* **Listed records**:
◇ ◇ ◇ ◇ ◇

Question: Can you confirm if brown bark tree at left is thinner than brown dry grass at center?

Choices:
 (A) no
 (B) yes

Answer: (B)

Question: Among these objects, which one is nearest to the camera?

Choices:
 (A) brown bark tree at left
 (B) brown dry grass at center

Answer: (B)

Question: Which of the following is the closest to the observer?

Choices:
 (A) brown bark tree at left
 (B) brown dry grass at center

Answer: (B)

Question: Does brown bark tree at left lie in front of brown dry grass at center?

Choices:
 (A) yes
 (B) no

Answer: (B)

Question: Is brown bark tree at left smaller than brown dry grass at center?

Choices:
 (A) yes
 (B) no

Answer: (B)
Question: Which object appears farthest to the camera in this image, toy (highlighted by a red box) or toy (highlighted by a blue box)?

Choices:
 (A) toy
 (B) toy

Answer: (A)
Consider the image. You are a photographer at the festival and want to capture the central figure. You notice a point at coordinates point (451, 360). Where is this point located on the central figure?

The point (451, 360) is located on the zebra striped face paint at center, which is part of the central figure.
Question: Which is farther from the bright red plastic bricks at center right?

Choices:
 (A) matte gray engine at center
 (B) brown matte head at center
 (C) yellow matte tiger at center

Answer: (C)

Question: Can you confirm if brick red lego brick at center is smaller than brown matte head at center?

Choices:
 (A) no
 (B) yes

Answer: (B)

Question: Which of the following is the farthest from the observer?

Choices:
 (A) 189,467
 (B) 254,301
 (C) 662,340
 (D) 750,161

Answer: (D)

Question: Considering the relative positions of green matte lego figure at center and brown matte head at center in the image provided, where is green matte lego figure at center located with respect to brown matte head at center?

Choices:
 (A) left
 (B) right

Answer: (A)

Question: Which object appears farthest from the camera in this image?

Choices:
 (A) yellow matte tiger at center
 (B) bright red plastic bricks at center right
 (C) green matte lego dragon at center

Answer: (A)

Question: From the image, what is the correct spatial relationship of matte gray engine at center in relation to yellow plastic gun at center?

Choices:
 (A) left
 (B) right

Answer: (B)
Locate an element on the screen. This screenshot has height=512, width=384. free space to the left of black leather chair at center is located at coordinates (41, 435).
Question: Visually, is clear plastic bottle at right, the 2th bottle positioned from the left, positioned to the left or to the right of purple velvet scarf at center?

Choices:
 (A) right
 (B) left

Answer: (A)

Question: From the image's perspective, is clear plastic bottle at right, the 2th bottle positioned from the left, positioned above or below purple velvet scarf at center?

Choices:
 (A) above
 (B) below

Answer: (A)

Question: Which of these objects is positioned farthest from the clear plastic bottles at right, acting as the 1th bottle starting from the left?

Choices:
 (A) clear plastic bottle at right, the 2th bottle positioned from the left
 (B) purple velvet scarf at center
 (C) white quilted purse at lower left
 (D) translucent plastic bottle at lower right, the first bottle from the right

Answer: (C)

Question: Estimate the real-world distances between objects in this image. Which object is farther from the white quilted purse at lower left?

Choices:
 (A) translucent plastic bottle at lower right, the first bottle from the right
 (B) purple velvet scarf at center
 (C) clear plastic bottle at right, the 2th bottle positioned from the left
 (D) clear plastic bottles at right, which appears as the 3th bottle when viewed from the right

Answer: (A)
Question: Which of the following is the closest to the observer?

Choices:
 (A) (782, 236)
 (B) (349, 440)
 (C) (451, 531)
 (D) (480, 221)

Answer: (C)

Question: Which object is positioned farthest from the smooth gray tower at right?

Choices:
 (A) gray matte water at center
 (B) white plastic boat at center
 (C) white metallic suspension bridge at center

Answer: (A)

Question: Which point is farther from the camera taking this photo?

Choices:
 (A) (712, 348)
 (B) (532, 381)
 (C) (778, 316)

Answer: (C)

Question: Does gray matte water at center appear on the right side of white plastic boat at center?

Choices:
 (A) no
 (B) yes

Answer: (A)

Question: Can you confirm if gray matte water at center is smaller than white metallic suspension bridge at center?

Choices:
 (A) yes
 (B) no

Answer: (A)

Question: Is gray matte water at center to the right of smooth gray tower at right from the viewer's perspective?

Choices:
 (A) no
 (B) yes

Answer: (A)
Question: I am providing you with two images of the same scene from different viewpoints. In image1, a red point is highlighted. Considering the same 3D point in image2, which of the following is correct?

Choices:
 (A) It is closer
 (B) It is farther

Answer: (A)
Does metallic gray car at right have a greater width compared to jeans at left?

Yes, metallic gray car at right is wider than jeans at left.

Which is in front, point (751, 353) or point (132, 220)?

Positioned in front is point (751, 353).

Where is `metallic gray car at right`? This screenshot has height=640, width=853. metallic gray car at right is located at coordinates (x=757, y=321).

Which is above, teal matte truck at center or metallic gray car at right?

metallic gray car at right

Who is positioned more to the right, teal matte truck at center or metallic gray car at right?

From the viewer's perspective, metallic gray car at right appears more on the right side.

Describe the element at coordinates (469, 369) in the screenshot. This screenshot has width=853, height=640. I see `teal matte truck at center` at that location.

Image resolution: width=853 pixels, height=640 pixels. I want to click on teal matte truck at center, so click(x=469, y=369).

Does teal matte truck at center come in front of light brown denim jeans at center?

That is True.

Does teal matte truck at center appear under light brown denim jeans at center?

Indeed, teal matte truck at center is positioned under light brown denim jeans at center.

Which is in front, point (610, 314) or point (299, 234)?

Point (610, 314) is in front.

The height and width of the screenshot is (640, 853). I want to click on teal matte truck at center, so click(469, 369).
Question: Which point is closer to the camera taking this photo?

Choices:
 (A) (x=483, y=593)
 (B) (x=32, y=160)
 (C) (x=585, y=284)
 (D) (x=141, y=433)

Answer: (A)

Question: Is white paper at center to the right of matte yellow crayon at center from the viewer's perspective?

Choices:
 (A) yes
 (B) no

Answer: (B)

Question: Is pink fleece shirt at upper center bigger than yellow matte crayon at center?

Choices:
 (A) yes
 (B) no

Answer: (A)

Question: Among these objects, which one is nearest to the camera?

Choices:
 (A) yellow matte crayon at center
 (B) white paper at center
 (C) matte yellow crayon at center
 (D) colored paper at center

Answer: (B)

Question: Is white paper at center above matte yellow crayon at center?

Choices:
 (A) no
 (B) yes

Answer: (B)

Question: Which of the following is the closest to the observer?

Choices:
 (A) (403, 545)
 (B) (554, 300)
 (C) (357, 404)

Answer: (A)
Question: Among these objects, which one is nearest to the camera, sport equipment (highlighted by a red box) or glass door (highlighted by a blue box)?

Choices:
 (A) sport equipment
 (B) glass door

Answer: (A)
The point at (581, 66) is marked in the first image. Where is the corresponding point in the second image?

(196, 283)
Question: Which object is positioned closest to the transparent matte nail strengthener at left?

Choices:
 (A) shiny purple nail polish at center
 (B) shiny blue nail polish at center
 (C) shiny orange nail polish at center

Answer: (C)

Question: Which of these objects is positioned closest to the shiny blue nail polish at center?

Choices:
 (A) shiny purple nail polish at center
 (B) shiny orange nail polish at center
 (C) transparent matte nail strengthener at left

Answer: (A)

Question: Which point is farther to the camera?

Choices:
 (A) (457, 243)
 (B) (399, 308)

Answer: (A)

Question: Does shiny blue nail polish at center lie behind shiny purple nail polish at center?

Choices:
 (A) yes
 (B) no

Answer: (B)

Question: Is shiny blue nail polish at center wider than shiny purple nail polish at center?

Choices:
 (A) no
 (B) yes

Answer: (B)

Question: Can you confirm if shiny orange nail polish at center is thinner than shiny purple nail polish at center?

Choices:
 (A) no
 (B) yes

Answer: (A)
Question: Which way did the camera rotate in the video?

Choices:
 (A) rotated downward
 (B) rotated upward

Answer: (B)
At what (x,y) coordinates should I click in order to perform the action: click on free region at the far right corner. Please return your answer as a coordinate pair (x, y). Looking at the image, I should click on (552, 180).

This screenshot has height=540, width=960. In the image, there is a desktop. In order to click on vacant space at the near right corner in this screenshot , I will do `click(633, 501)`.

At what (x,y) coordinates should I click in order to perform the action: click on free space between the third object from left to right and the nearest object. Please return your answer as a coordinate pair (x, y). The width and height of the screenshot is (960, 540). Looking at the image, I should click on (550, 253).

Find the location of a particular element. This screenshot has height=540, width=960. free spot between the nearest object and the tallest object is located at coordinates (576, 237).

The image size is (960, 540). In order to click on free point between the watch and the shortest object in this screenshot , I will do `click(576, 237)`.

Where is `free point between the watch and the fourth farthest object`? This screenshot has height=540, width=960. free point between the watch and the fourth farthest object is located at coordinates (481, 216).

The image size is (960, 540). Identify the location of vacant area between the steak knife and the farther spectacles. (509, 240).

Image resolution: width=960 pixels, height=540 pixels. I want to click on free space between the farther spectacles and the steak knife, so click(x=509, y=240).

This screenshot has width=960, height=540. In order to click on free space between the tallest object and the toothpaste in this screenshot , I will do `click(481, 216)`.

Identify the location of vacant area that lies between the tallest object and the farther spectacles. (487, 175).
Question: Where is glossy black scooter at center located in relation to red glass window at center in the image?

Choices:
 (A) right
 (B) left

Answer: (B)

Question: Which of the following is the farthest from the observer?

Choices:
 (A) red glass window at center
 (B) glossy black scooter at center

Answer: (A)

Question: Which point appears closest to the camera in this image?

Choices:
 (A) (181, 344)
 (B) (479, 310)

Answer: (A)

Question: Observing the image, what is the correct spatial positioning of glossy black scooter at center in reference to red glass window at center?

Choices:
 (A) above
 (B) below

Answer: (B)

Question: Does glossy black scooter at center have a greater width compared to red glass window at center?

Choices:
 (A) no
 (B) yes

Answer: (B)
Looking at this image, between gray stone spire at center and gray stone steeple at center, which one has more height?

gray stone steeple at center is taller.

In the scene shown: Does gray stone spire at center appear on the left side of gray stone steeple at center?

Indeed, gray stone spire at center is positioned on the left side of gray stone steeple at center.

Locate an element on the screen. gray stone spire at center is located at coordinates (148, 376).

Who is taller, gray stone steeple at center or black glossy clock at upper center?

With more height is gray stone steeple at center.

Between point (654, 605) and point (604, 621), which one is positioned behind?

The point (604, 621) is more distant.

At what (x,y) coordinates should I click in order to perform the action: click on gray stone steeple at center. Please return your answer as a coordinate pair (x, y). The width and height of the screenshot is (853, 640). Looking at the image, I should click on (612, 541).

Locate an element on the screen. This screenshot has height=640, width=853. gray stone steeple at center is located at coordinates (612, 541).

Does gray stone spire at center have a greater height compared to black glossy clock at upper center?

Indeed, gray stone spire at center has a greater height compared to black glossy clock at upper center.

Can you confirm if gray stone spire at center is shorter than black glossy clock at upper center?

◇ ◇ ◇ ◇ ◇

* **What the task asks**:
Copy the material word for word, from its first line up to and including the line with "Question: Is brown".

* **Answer for this exercise**:
Question: Can you confirm if brown bark tree at left is thinner than brown dry grass at center?

Choices:
 (A) no
 (B) yes

Answer: (B)

Question: Among these objects, which one is nearest to the camera?

Choices:
 (A) brown bark tree at left
 (B) brown dry grass at center

Answer: (B)

Question: Which of the following is the closest to the observer?

Choices:
 (A) brown bark tree at left
 (B) brown dry grass at center

Answer: (B)

Question: Does brown bark tree at left lie in front of brown dry grass at center?

Choices:
 (A) yes
 (B) no

Answer: (B)

Question: Is brown bark tree at left smaller than brown dry grass at center?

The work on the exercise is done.